■ **DESCRIPTION OF THE TASK**
What lines in this listing contain the string "brown"? Report each one by copying it.

-------------------------

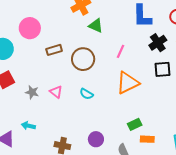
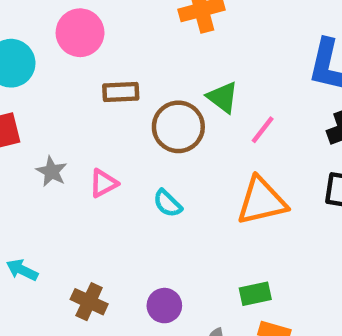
green triangle: (96, 26) -> (223, 97), moved
pink triangle: (56, 92) -> (103, 183), turned 40
cyan arrow: (28, 126) -> (22, 270), moved

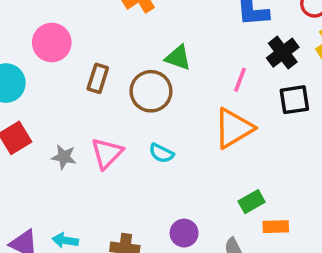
brown rectangle: (121, 92) -> (98, 78), turned -52
pink line: (263, 130) -> (240, 80), moved
pink triangle: (103, 183) -> (107, 153), size x1.4

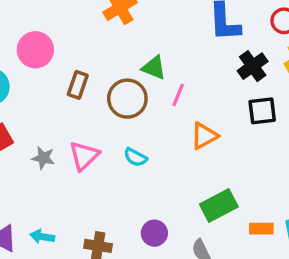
pink line: (240, 80) -> (178, 95), moved
orange triangle: (234, 128) -> (204, 136), size x0.7
green rectangle: (252, 202) -> (219, 206), size x1.5
orange rectangle: (276, 227) -> (261, 229), moved

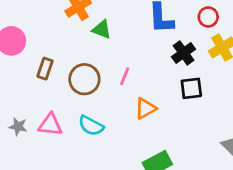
green triangle: (154, 68) -> (102, 29), moved
pink triangle: (84, 156) -> (50, 125), turned 50
cyan semicircle: (135, 157) -> (91, 126), size x1.4

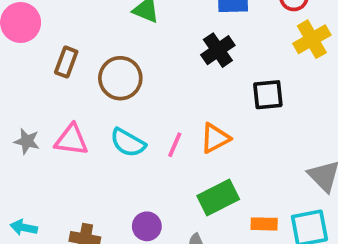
black cross: (184, 53) -> (218, 50), moved
pink line: (125, 76) -> (175, 145), moved
orange triangle: (145, 108) -> (215, 138), moved

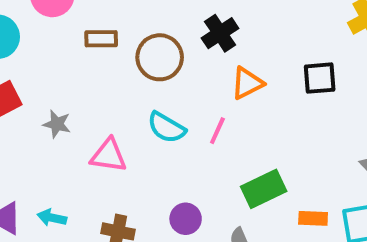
black cross: (218, 50) -> (220, 33), moved
brown rectangle: (66, 62) -> (101, 39), turned 68
orange triangle: (215, 138) -> (247, 83), moved
pink triangle: (71, 140) -> (109, 155), moved

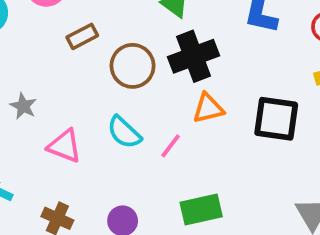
black cross: (220, 33) -> (193, 56), size x1.4
brown rectangle: (101, 39) -> (82, 36), turned -40
black square: (320, 78) -> (276, 119), size x1.4

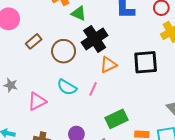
pink triangle: (65, 146) -> (37, 101), turned -36

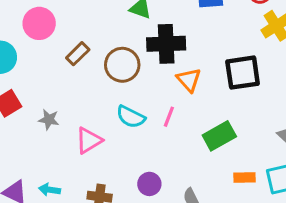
black cross: (95, 39) -> (166, 44), turned 35
orange triangle: (108, 65) -> (189, 80), turned -42
green rectangle: (117, 119) -> (219, 136), moved

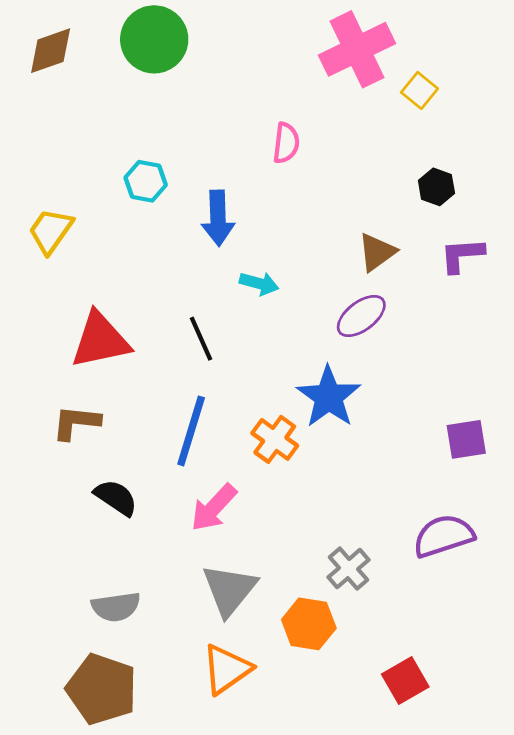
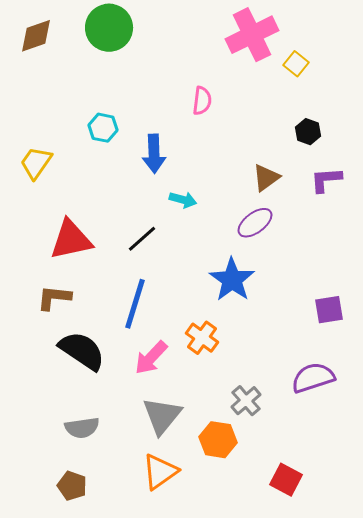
black line: (201, 339) -> (142, 239), turned 72
orange cross: (275, 439) -> (202, 338), moved
black semicircle: (116, 498) -> (82, 351), size x1.5
red square: (405, 681) -> (286, 480), turned -32
brown pentagon: (102, 689) -> (72, 486), size x0.6

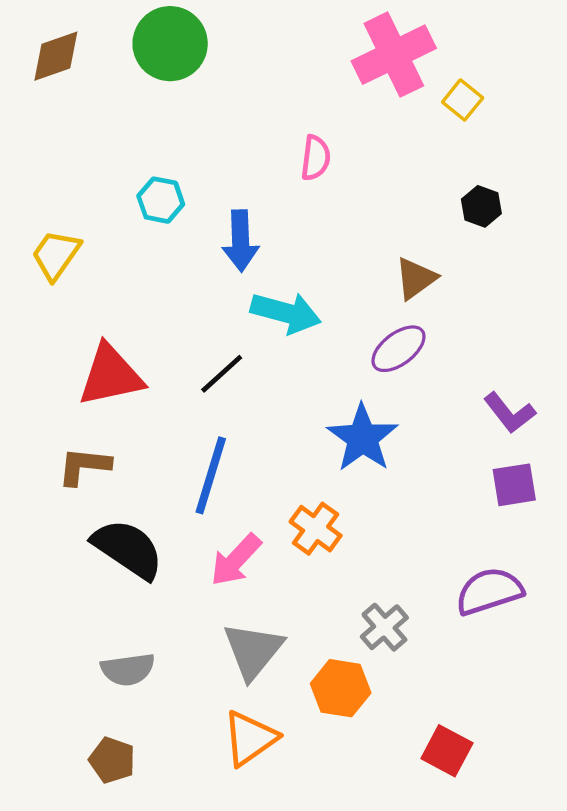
purple L-shape: (326, 180) -> (510, 413), moved, turned -124
cyan arrow: (183, 200) -> (286, 313), size x1.6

-------------------------

■ **ANSWER TO THIS PROBLEM**
brown rectangle: (121, 92) -> (98, 78), turned -52
brown rectangle: (66, 62) -> (101, 39), turned 68
brown rectangle: (101, 39) -> (82, 36), turned -40
brown pentagon: (102, 689) -> (72, 486), size x0.6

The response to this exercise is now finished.